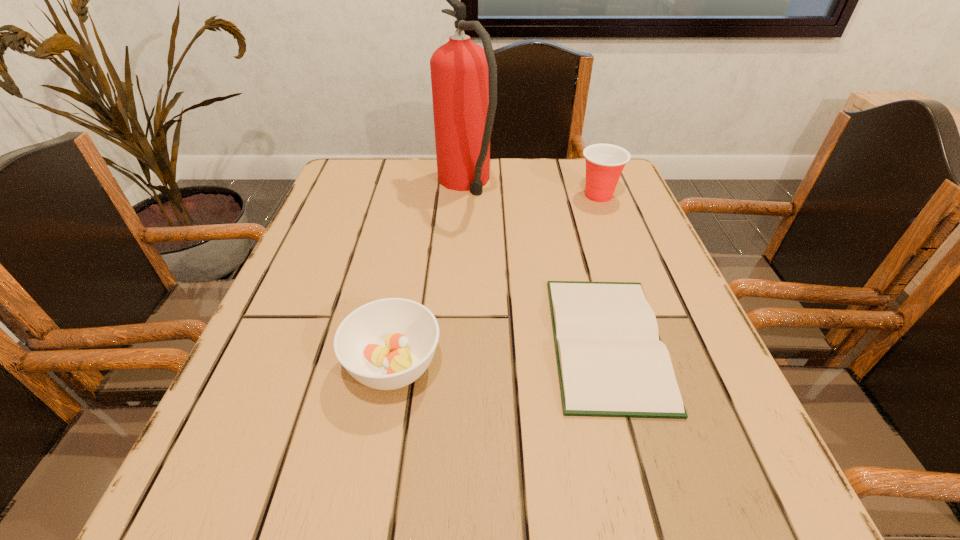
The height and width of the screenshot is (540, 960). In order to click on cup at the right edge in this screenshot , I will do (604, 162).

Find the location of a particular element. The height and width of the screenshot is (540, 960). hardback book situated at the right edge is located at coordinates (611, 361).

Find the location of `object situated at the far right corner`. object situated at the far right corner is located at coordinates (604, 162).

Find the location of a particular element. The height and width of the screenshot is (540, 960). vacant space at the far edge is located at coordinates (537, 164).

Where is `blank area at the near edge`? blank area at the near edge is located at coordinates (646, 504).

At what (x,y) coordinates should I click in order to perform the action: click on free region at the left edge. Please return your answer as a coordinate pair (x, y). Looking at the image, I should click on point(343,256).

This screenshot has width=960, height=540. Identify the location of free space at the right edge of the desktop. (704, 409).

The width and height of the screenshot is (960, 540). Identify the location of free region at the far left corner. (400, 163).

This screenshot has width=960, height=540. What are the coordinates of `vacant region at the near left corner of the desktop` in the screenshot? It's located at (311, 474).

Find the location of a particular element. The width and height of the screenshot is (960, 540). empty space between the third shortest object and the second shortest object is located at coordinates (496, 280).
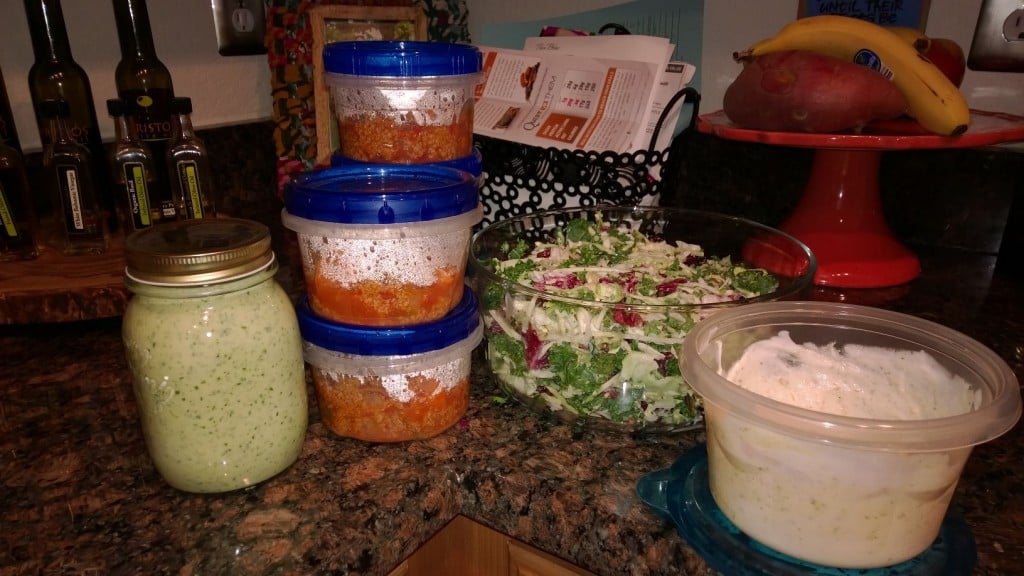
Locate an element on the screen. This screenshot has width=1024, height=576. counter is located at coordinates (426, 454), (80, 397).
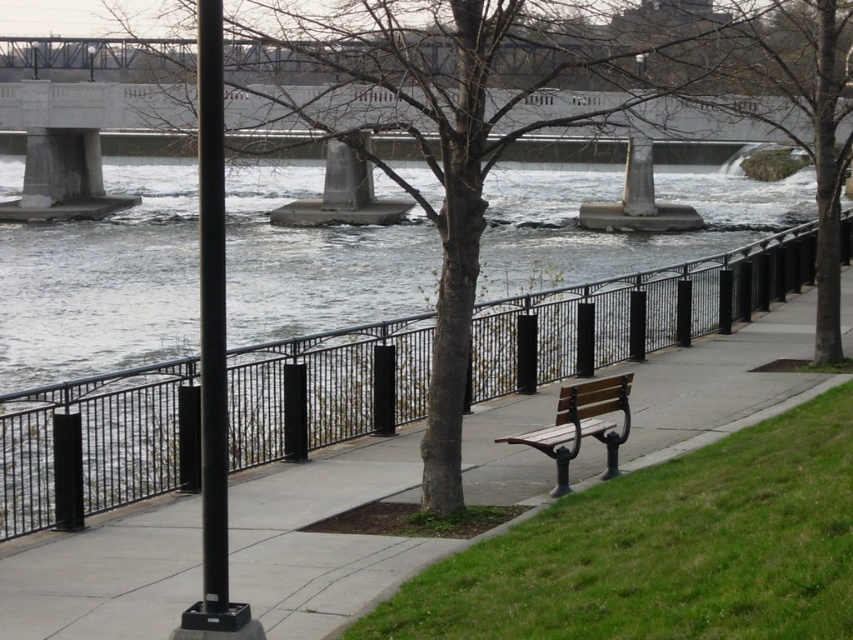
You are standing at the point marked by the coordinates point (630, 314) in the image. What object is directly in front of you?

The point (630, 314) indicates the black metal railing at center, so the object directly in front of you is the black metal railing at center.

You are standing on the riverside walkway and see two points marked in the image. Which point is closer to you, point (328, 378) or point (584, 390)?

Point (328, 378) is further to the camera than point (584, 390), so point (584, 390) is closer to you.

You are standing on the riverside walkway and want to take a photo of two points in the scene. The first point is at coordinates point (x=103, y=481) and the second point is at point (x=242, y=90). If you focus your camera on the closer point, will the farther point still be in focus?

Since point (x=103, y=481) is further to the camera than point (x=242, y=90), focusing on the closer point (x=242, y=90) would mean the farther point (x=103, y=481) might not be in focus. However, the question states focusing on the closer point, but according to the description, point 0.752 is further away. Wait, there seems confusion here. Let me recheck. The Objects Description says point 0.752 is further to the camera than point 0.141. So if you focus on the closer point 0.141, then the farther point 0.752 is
◆ ◆ ◆ ◆
WORK REQUEST:
Format the lines of the material between the one containing "This screenshot has width=960, height=540. Identify" and the one containing "The width and height of the screenshot is (960, 540). Identify", inclusive, as a Markdown table with the columns Row and Line. Omit blank lines.

TASK RESPONSE:
| Row | Line |
|---|---|
| 1 | This screenshot has width=960, height=540. Identify the location of free space at the right edge of the desktop. (704, 409). |
| 2 | The width and height of the screenshot is (960, 540). Identify the location of free region at the far left corner. (400, 163). |